### [EXTRACTED ENTRIES]
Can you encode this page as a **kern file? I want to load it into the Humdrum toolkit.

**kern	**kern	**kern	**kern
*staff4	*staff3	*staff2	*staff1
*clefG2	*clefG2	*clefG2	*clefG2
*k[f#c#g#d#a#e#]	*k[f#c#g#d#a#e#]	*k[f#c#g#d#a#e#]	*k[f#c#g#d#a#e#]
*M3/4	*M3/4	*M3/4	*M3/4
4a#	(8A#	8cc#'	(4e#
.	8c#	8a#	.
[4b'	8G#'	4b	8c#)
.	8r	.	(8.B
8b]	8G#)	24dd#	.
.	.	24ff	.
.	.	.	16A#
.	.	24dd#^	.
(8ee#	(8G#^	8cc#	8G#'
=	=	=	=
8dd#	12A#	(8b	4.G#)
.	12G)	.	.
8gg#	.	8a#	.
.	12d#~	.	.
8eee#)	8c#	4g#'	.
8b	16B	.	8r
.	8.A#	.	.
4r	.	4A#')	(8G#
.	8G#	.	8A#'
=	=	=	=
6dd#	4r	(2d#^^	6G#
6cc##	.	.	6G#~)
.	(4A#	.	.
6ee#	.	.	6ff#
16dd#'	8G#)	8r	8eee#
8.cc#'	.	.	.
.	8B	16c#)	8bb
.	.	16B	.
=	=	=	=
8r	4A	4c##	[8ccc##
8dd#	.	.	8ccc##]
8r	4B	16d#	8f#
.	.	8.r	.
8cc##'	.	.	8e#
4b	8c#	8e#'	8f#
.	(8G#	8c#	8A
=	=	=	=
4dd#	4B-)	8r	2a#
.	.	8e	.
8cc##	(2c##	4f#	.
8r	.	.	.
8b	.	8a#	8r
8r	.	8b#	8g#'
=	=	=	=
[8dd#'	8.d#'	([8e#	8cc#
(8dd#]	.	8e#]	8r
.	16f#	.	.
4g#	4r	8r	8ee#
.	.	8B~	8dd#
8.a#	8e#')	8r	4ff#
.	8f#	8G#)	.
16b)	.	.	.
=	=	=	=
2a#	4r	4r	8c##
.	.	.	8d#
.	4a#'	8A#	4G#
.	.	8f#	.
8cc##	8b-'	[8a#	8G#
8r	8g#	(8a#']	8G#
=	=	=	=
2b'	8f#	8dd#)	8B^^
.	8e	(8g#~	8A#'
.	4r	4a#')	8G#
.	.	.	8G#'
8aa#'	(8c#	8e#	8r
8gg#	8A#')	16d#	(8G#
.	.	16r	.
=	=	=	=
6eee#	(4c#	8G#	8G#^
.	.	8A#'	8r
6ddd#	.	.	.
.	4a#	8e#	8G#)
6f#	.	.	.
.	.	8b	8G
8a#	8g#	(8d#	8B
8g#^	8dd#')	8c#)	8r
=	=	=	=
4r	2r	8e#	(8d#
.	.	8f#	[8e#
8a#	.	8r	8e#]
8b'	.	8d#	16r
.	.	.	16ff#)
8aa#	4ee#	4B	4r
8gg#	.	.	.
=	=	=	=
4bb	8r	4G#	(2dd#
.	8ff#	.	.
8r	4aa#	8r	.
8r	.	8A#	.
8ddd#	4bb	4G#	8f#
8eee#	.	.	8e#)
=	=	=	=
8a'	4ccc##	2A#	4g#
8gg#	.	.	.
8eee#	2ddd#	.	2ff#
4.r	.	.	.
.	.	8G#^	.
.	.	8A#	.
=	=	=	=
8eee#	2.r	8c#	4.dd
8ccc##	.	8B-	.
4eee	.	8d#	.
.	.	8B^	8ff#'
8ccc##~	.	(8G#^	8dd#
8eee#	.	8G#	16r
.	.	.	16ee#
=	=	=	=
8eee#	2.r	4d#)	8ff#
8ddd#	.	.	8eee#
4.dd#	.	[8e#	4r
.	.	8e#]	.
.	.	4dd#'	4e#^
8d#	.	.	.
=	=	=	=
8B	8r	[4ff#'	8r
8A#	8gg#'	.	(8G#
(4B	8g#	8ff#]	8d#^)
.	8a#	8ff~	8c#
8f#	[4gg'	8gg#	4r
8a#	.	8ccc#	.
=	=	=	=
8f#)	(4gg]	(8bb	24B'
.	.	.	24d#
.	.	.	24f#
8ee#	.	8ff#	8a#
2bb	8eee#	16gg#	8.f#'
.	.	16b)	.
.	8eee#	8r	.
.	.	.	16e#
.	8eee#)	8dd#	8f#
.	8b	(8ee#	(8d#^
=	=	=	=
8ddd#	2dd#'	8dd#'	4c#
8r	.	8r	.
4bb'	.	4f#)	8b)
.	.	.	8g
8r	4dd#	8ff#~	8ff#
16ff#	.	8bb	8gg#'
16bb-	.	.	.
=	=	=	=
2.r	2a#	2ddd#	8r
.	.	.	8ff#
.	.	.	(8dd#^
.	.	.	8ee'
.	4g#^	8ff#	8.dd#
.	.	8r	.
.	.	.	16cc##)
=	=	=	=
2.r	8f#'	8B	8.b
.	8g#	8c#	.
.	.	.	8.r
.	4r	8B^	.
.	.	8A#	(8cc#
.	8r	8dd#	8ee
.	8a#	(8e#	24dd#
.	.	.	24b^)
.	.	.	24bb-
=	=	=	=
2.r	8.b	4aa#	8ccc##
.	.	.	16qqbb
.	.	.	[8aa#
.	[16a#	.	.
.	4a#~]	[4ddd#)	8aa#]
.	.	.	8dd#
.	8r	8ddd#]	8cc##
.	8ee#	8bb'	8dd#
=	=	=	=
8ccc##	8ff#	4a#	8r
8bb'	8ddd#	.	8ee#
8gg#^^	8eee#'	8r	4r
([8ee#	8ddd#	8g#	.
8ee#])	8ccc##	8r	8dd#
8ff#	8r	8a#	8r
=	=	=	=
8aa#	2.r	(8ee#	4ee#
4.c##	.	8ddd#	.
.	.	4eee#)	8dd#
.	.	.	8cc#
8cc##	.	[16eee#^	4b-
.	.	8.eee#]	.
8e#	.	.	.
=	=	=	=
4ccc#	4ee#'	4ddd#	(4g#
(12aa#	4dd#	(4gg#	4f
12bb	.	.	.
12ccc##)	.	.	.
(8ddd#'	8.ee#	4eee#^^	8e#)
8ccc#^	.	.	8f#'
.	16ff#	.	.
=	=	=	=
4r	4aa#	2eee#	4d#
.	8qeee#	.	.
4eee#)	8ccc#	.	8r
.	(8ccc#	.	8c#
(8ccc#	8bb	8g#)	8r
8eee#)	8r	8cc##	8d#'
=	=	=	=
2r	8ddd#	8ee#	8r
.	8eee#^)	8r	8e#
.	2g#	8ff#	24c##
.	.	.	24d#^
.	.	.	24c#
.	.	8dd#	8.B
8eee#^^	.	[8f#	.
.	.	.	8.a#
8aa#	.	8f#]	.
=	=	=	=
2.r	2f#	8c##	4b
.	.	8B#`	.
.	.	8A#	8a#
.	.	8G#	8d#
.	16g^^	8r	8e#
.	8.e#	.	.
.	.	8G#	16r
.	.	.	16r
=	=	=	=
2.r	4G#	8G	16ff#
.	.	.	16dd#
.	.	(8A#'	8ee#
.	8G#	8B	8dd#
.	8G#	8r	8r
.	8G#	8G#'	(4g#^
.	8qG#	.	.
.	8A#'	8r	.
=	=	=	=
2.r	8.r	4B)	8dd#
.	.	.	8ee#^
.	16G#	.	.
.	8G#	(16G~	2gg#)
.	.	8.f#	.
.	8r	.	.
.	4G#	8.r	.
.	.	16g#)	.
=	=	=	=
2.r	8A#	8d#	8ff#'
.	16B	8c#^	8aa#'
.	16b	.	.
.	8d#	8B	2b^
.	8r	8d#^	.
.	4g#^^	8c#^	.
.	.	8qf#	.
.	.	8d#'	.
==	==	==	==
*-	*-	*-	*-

### [AIM]
Count the lines in the items above that contain the string "kern", and reply with only that number.

### [WORKED SOLUTION]
2